REQUIREMENT
When you transcribe the entries below, keep the wording exact and omit the pictures.

[Data extracted from a collection]

• • • • •

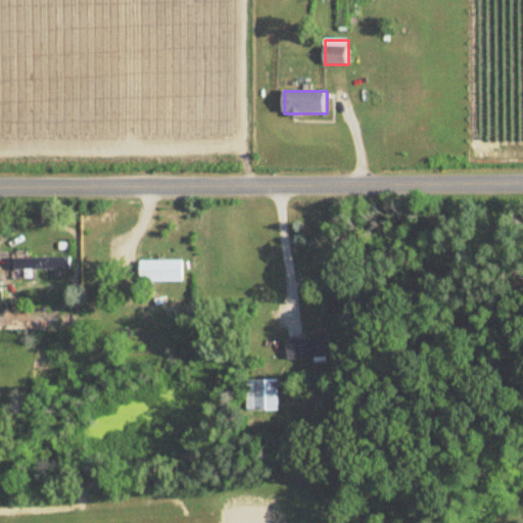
[(73,269),(73,256),(18,256),(18,269),(73,269)]
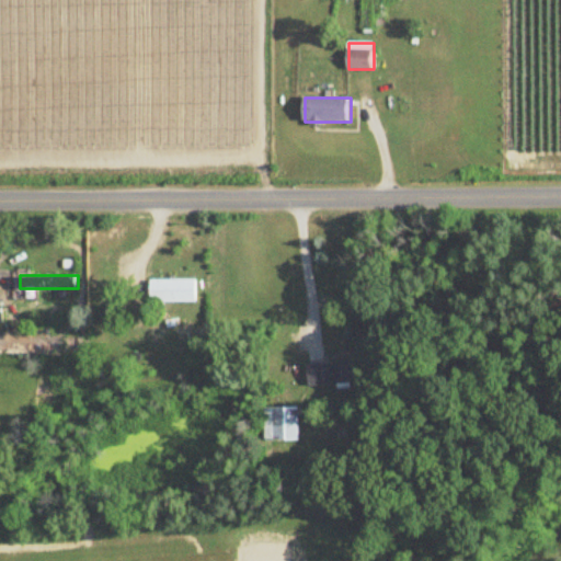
[(196,279),(152,279),(152,301),(196,301),(196,279)]
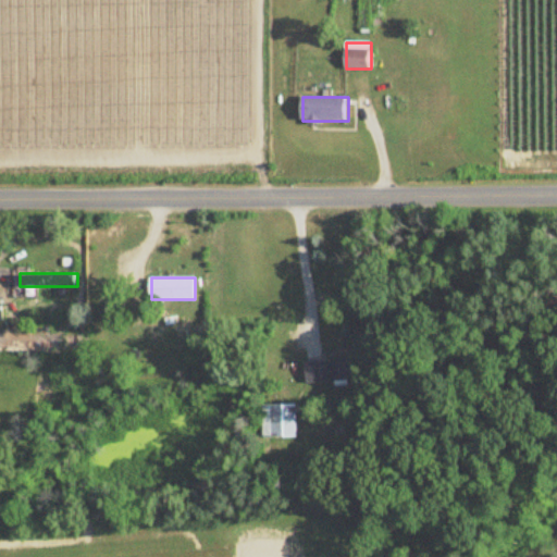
[(307,382),(362,380),(361,358),(306,360),(307,382)]
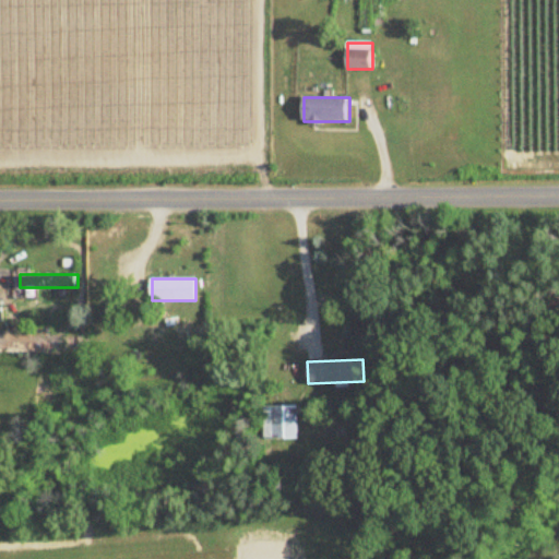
[(299,438),(299,406),(264,406),(264,438),(299,438)]
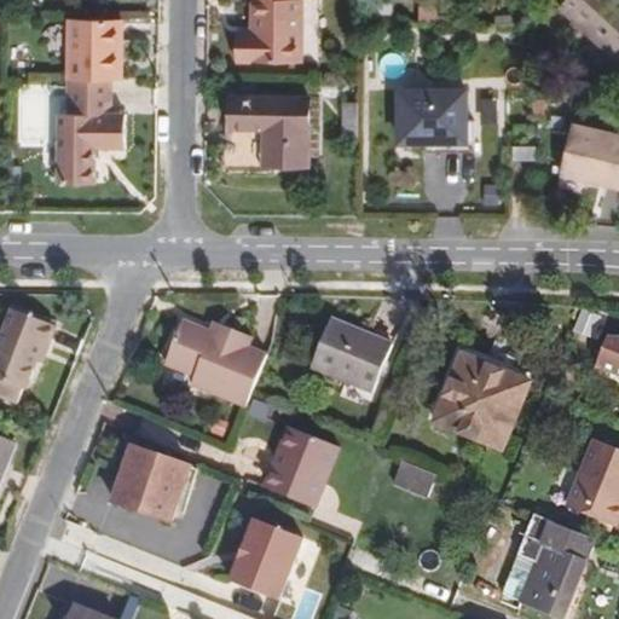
[(305,62),(304,0),(256,0),(256,29),(252,30),(250,30),(237,30),(237,62),(305,62)]
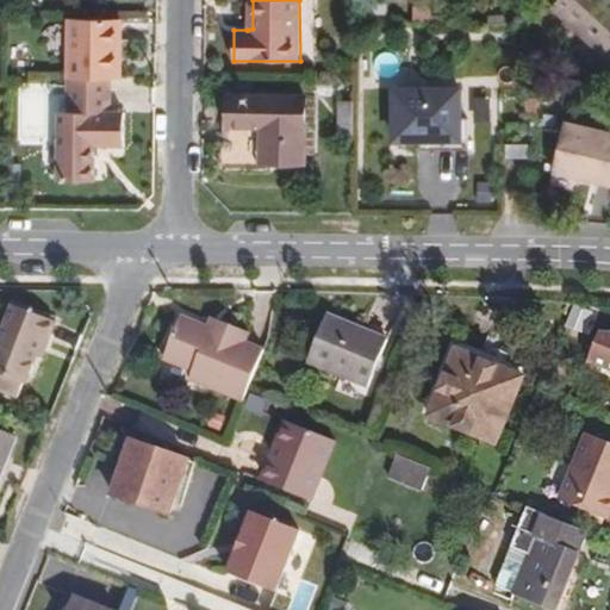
[(603,56),(609,49),(609,0),(556,0),(551,7),(603,56)]
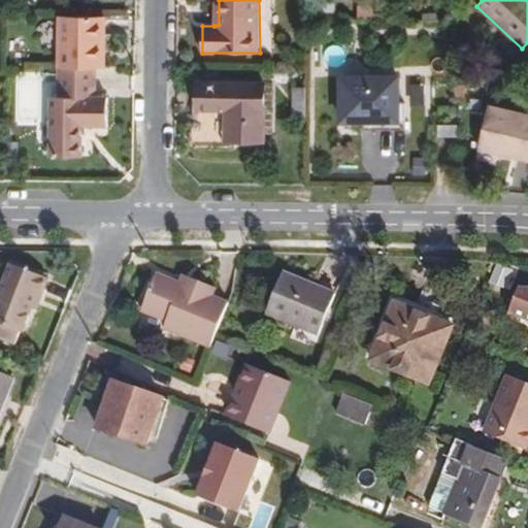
[(104,15),(60,15),(59,67),(95,67),(97,67),(97,48),(104,48),(104,15)]
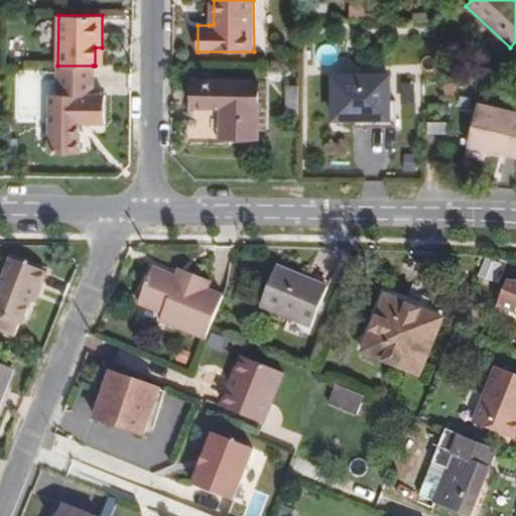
[(93,66),(57,66),(57,95),(50,95),(49,153),(80,152),(81,122),(81,118),(88,118),(88,122),(106,123),(106,95),(93,95),(93,66)]
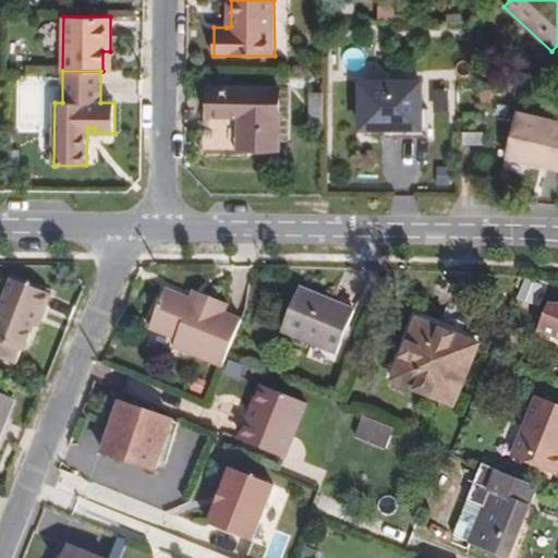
[(422,108),(422,80),(361,81),(361,129),(383,130),(383,136),(431,136),(431,108),(422,108)]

• • • • •

TASK ANSWER
[(73,269),(73,256),(18,256),(18,269),(73,269)]
[(196,279),(152,279),(152,301),(196,301),(196,279)]
[(307,382),(362,380),(361,358),(306,360),(307,382)]
[(299,438),(299,406),(264,406),(264,438),(299,438)]
[(305,62),(304,0),(256,0),(256,29),(252,30),(250,30),(237,30),(237,62),(305,62)]
[(603,56),(609,49),(609,0),(556,0),(551,7),(603,56)]
[(104,15),(60,15),(59,67),(95,67),(97,67),(97,48),(104,48),(104,15)]
[(93,66),(57,66),(57,95),(50,95),(49,153),(80,152),(81,122),(81,118),(88,118),(88,122),(106,123),(106,95),(93,95),(93,66)]
[(422,108),(422,80),(361,81),(361,129),(383,130),(383,136),(431,136),(431,108),(422,108)]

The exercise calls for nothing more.